## What you have to do
Copy exactly, from the beginning of the material below, every line up to and including the one holding "camera: 65 degrees right, 10 degrees up", with the pictures left out.

## Records supplied
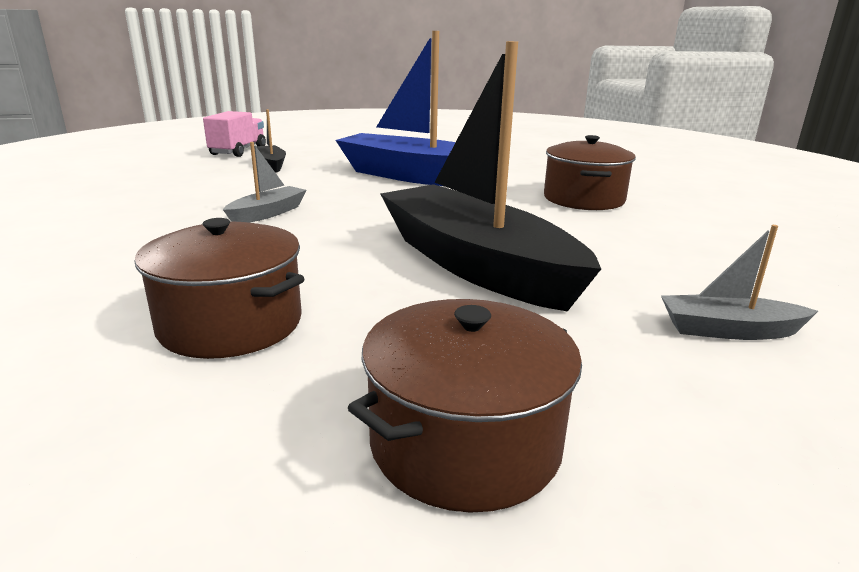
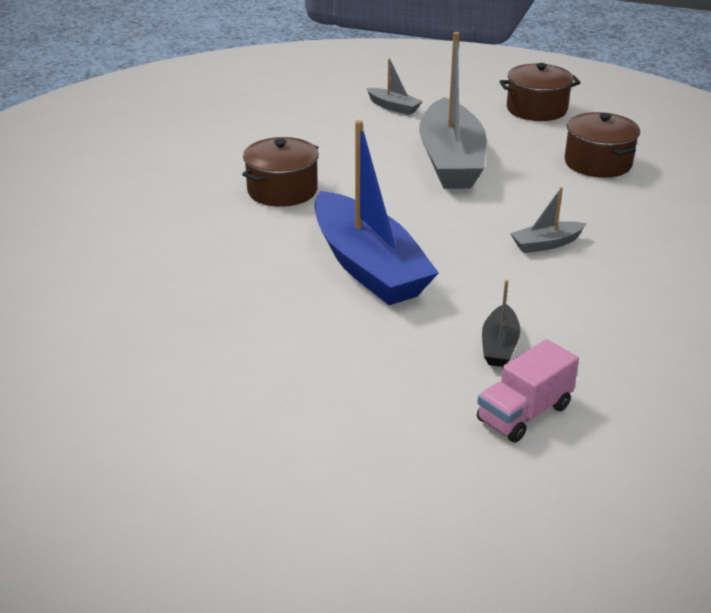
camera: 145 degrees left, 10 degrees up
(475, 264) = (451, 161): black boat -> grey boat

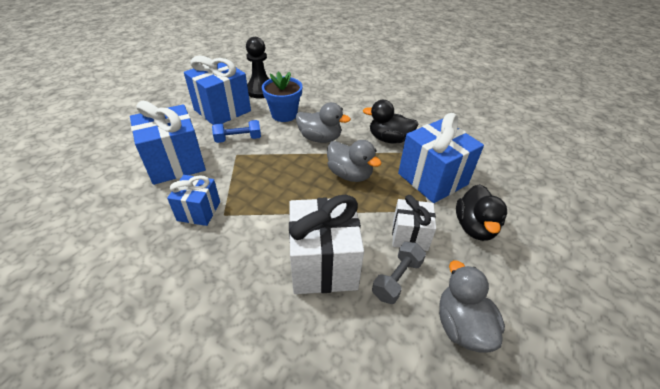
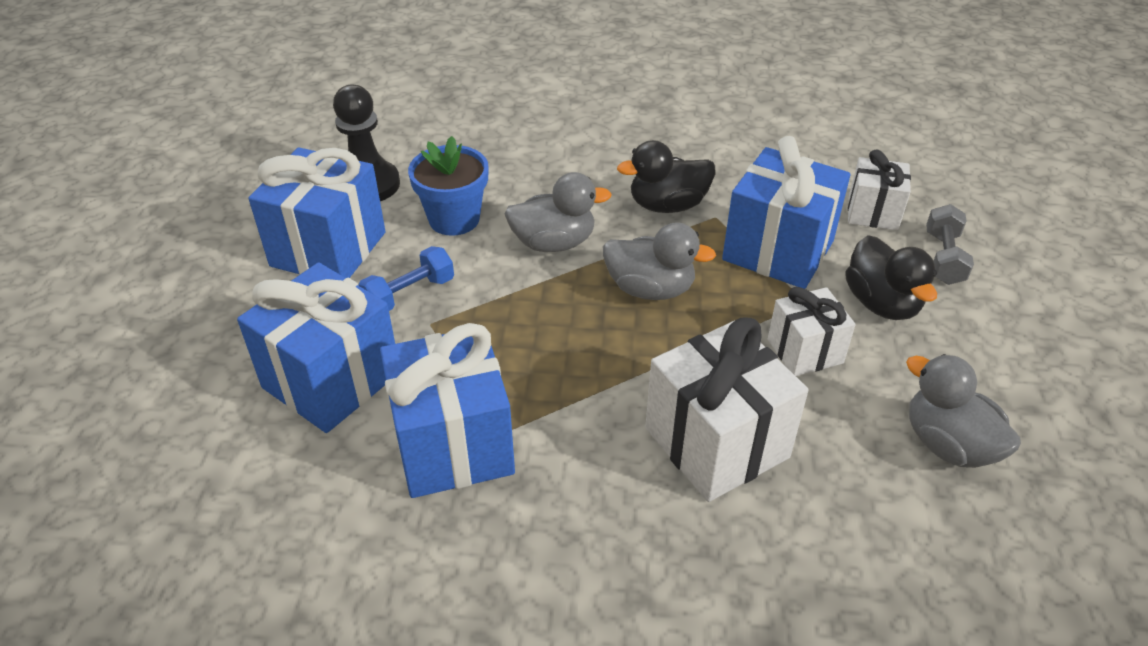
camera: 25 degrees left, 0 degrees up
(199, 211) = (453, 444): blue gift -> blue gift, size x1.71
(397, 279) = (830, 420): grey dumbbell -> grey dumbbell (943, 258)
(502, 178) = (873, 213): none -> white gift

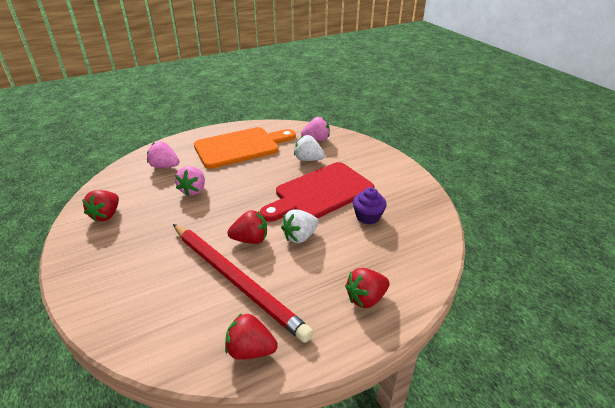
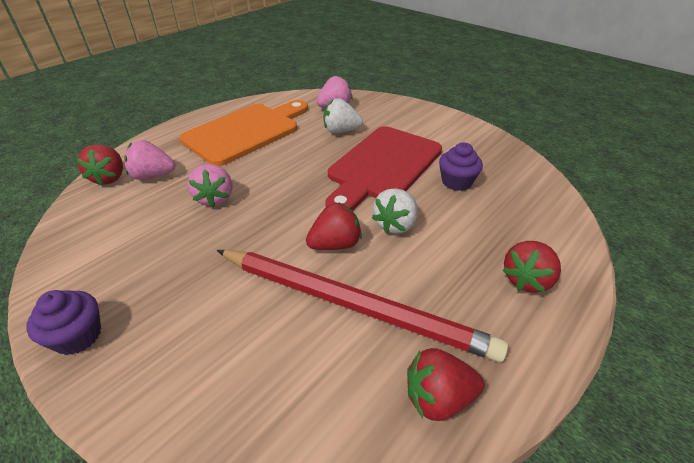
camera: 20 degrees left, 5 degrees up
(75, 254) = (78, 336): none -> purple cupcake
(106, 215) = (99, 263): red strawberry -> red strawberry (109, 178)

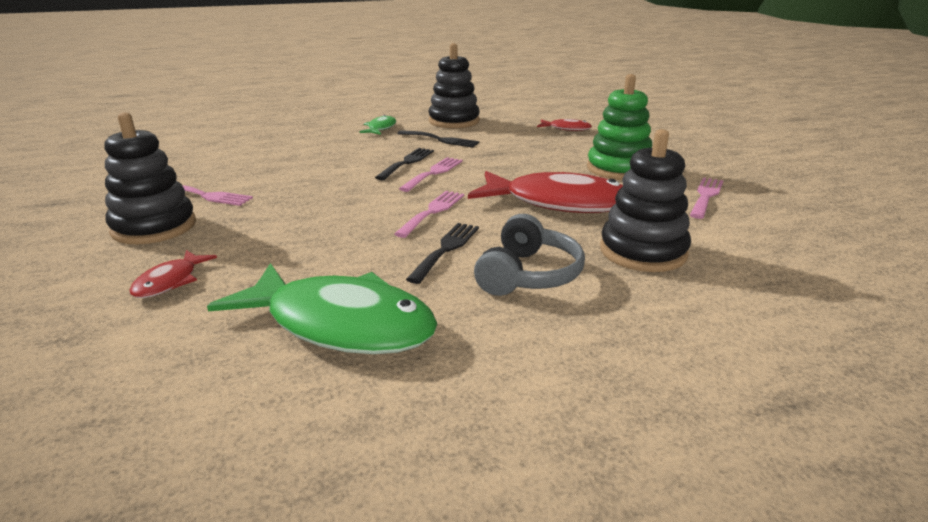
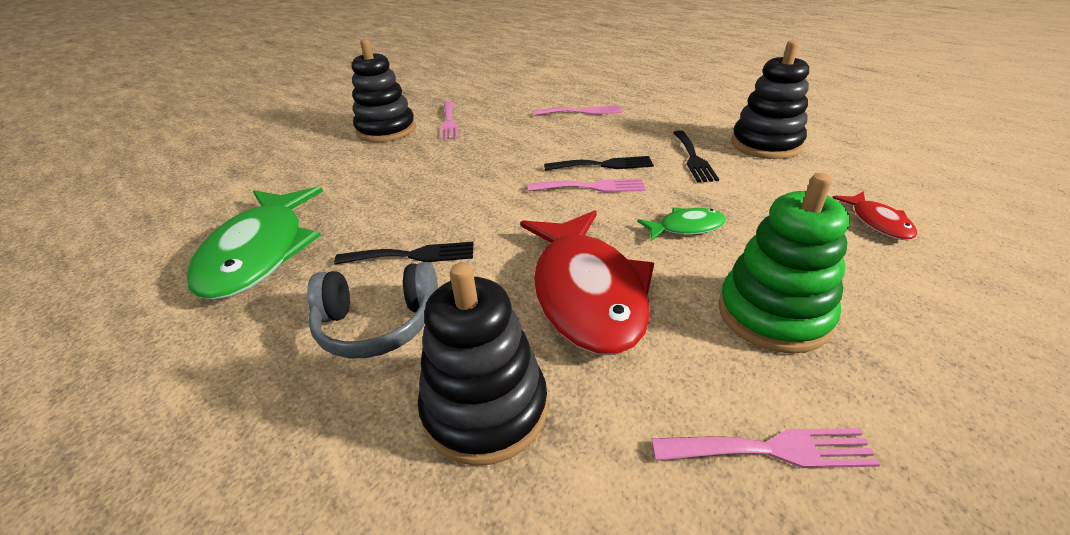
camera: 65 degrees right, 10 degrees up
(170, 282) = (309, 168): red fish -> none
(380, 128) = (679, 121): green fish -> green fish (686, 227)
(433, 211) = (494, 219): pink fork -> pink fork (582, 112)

## Result for this exercise
camera: 145 degrees left, 10 degrees up
(475, 264) = (451, 161): black boat -> grey boat

camera: 25 degrees left, 0 degrees up
(199, 211) = (453, 444): blue gift -> blue gift, size x1.71
(397, 279) = (830, 420): grey dumbbell -> grey dumbbell (943, 258)
(502, 178) = (873, 213): none -> white gift

camera: 20 degrees left, 5 degrees up
(75, 254) = (78, 336): none -> purple cupcake
(106, 215) = (99, 263): red strawberry -> red strawberry (109, 178)

camera: 65 degrees right, 10 degrees up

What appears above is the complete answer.